The task | Repeat each entry word for word; the images are not part of the copy.

Data section |
*-*-*

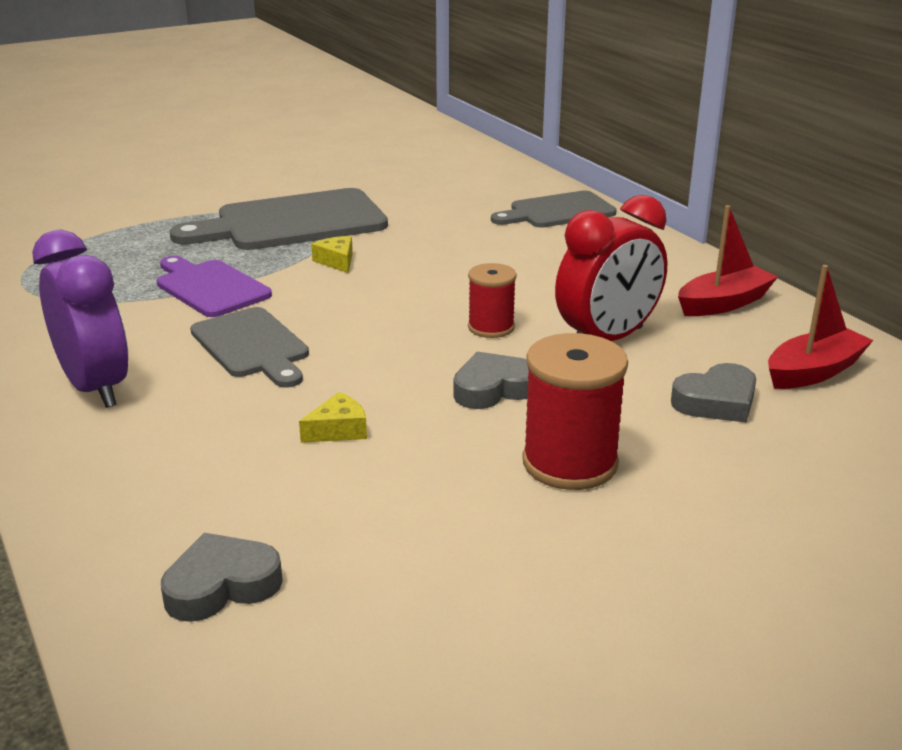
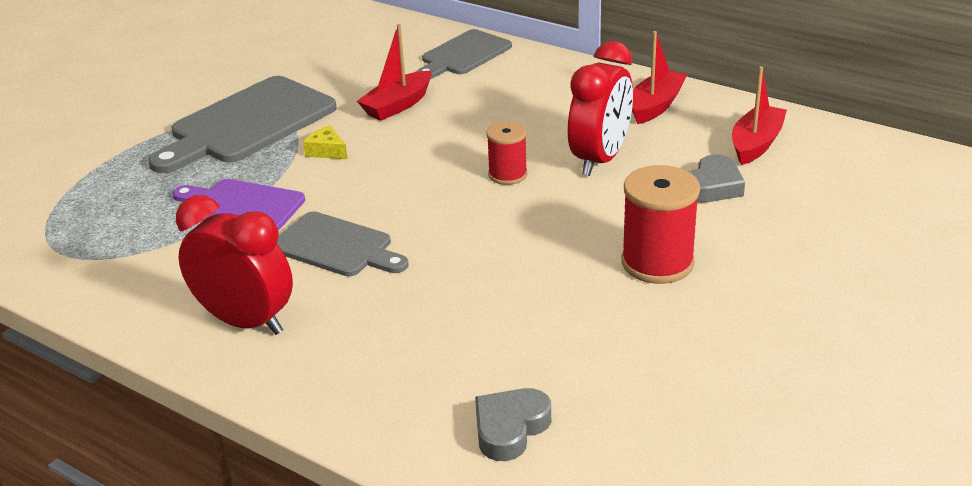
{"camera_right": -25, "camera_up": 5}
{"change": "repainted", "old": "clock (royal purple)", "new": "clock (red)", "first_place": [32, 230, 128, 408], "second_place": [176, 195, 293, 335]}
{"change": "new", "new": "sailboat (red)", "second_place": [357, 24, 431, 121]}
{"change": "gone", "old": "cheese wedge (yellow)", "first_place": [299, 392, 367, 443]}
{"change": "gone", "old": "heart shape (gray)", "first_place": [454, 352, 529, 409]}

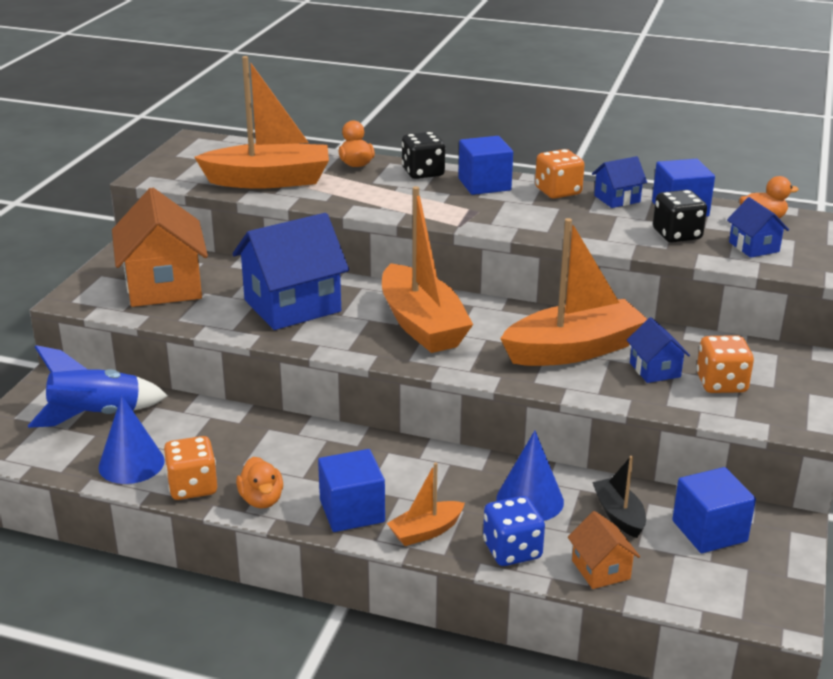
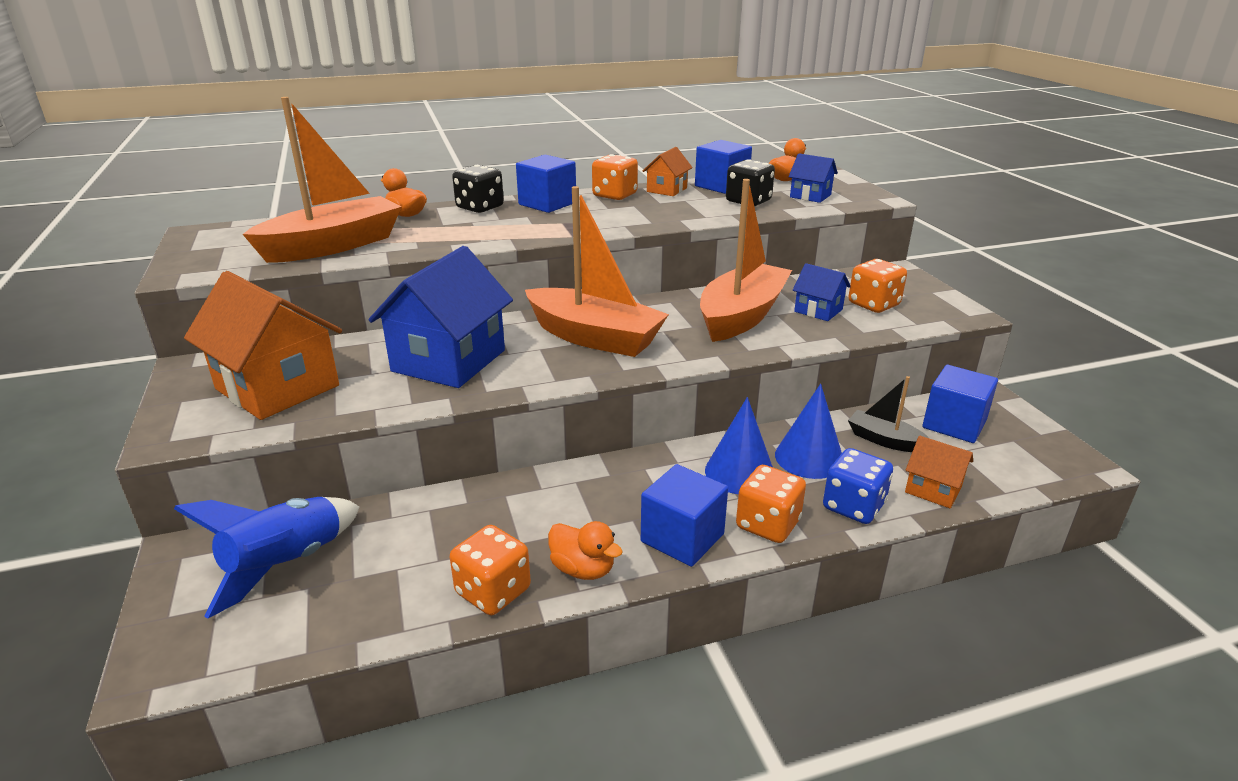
{"camera_right": -35, "camera_up": 0}
{"change": "repainted", "old": "cottage (royal blue)", "new": "cottage (orange-coloured)", "first_place": [592, 156, 647, 208], "second_place": [643, 147, 693, 196]}
{"change": "shifted", "old": "solid cone (royal blue)", "first_place": [98, 395, 165, 484], "second_place": [705, 397, 773, 494]}
{"change": "swapped", "old": "sailboat (orange-coloured)", "new": "game die (orange-coloured)", "first_place": [387, 462, 465, 546], "second_place": [736, 465, 806, 543]}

*-*-*

Solution to this exercise |
{"camera_right": -25, "camera_up": 5}
{"change": "repainted", "old": "clock (royal purple)", "new": "clock (red)", "first_place": [32, 230, 128, 408], "second_place": [176, 195, 293, 335]}
{"change": "new", "new": "sailboat (red)", "second_place": [357, 24, 431, 121]}
{"change": "gone", "old": "cheese wedge (yellow)", "first_place": [299, 392, 367, 443]}
{"change": "gone", "old": "heart shape (gray)", "first_place": [454, 352, 529, 409]}

{"camera_right": -35, "camera_up": 0}
{"change": "repainted", "old": "cottage (royal blue)", "new": "cottage (orange-coloured)", "first_place": [592, 156, 647, 208], "second_place": [643, 147, 693, 196]}
{"change": "shifted", "old": "solid cone (royal blue)", "first_place": [98, 395, 165, 484], "second_place": [705, 397, 773, 494]}
{"change": "swapped", "old": "sailboat (orange-coloured)", "new": "game die (orange-coloured)", "first_place": [387, 462, 465, 546], "second_place": [736, 465, 806, 543]}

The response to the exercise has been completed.